START Entries shown

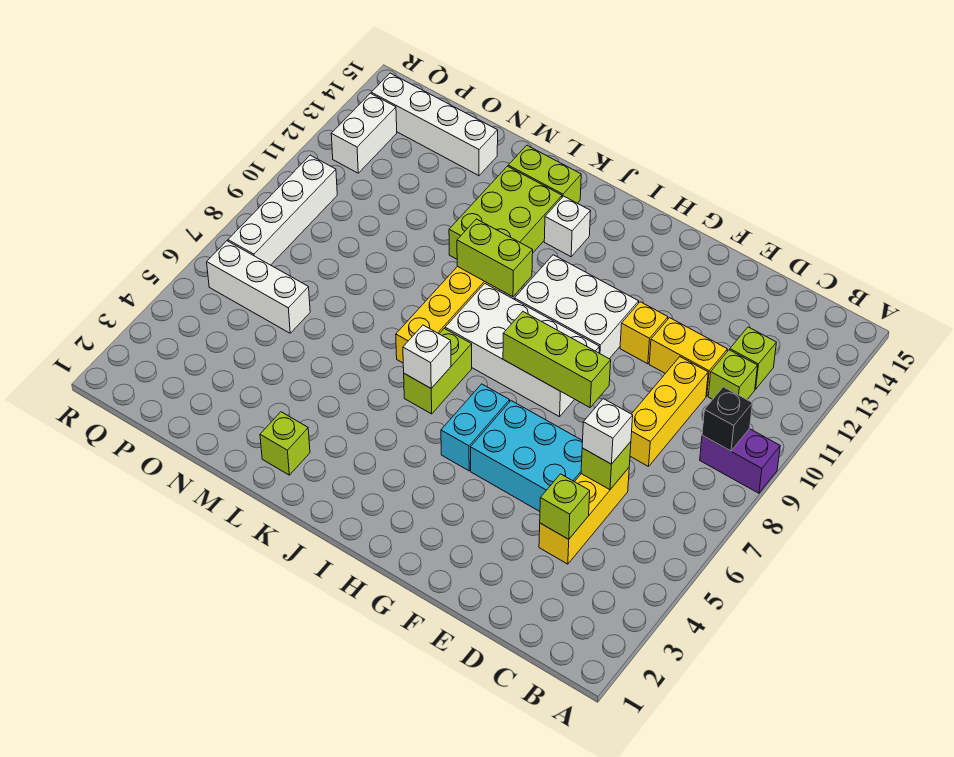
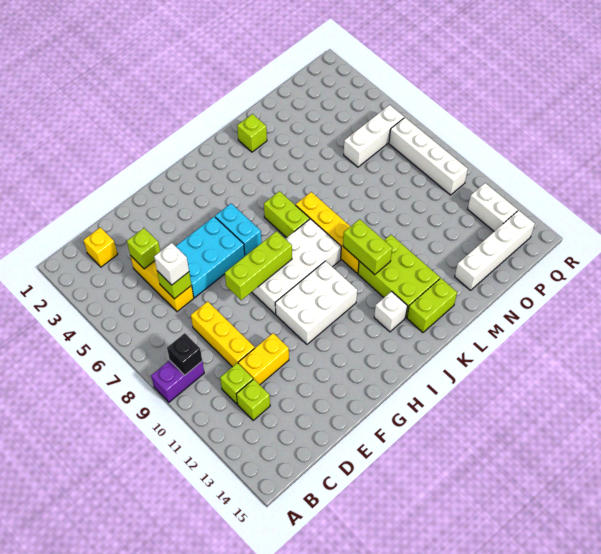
yellow 1x1 brick [620,302,668,364] -> yellow 1x1 brick moved to [84,227,118,267]
white 1x1 brick [403,325,451,388] -> none
lime 1x2 brick [457,219,533,297] -> lime 1x2 brick turned to [343,219,392,275]

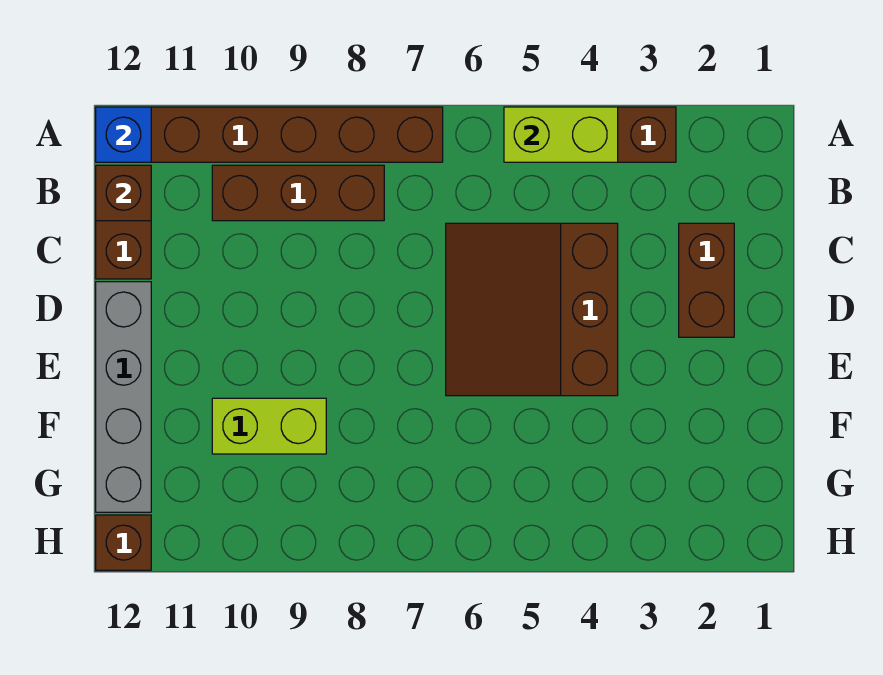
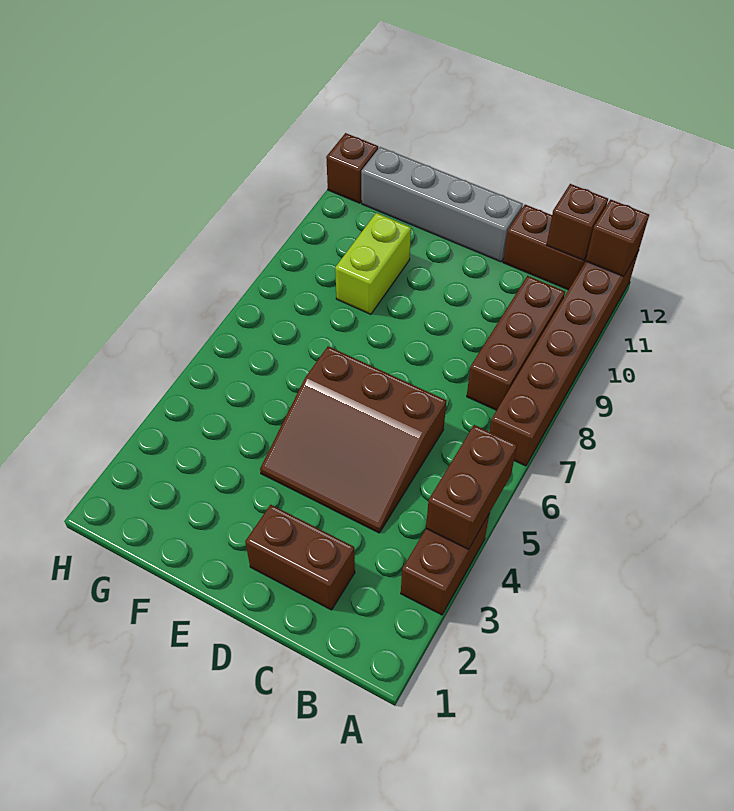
lime 1x2 brick [504,107,618,162] -> brown 1x2 brick [426,425,517,550]
blue 1x1 brick [96,107,151,162] -> brown 1x1 brick [586,200,649,277]
brown 3x3 slope [446,223,618,396] -> brown 3x3 slope turned to [260,346,447,533]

END Entries shown

◆ **Exercise requirements**: Output the records above exactly, omitting the pictures.

◆ **Task response**:
yellow 1x1 brick [620,302,668,364] -> yellow 1x1 brick moved to [84,227,118,267]
white 1x1 brick [403,325,451,388] -> none
lime 1x2 brick [457,219,533,297] -> lime 1x2 brick turned to [343,219,392,275]

lime 1x2 brick [504,107,618,162] -> brown 1x2 brick [426,425,517,550]
blue 1x1 brick [96,107,151,162] -> brown 1x1 brick [586,200,649,277]
brown 3x3 slope [446,223,618,396] -> brown 3x3 slope turned to [260,346,447,533]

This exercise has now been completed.